§ TASK DETAILS
In the records below, the relevant part opens with the line containing "gray circle: (92, 12) -> (71, 25), moved" and closes with the line containing "blue rectangle: (138, 172)"; print that part exactly and only, without its pictures.

§ EXERCISE INPUTS
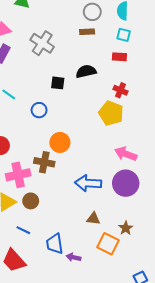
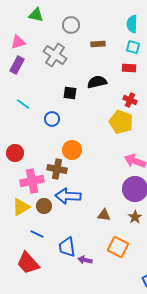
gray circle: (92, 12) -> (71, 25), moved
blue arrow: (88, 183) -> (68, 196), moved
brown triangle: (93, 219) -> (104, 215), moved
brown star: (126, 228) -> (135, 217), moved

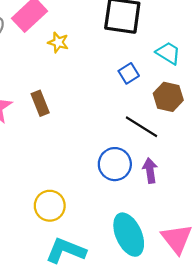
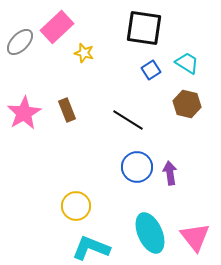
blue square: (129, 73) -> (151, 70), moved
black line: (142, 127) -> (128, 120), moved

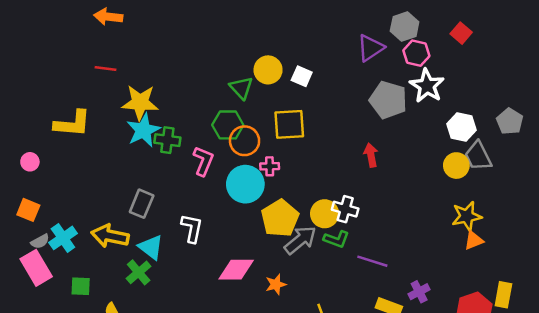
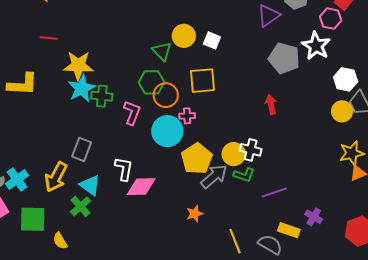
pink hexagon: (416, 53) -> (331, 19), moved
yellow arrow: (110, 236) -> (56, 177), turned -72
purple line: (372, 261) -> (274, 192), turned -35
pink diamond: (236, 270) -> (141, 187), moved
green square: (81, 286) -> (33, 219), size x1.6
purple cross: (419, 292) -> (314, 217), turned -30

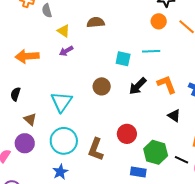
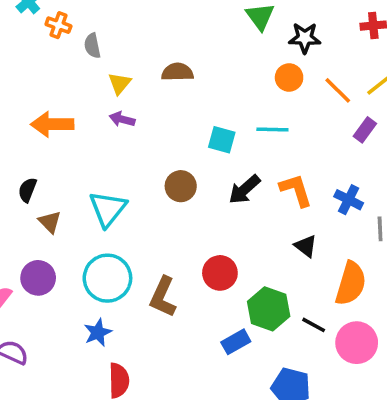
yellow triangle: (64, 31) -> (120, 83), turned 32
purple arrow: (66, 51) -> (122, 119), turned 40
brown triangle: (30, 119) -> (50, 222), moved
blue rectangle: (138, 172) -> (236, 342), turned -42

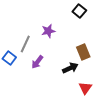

---

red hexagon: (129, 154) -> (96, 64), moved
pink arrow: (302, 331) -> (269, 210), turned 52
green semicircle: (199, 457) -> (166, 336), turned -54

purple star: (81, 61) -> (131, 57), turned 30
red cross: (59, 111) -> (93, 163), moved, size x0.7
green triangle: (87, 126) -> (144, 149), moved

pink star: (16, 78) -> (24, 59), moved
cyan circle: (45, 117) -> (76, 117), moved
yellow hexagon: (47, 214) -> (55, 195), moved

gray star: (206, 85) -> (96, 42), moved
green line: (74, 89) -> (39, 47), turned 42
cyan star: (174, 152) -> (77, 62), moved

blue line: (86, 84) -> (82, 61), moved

==

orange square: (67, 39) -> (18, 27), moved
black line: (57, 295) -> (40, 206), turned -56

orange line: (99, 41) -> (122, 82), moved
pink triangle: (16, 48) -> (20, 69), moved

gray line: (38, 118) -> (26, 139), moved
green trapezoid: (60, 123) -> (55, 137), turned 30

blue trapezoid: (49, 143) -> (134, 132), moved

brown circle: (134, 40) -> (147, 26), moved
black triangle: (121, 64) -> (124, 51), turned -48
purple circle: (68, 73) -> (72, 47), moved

§ RESULT OF THE EXERCISE
gray circle: (92, 12) -> (71, 25), moved
blue arrow: (88, 183) -> (68, 196), moved
brown triangle: (93, 219) -> (104, 215), moved
brown star: (126, 228) -> (135, 217), moved

blue square: (129, 73) -> (151, 70), moved
black line: (142, 127) -> (128, 120), moved

pink hexagon: (416, 53) -> (331, 19), moved
yellow arrow: (110, 236) -> (56, 177), turned -72
purple line: (372, 261) -> (274, 192), turned -35
pink diamond: (236, 270) -> (141, 187), moved
green square: (81, 286) -> (33, 219), size x1.6
purple cross: (419, 292) -> (314, 217), turned -30

yellow triangle: (64, 31) -> (120, 83), turned 32
purple arrow: (66, 51) -> (122, 119), turned 40
brown triangle: (30, 119) -> (50, 222), moved
blue rectangle: (138, 172) -> (236, 342), turned -42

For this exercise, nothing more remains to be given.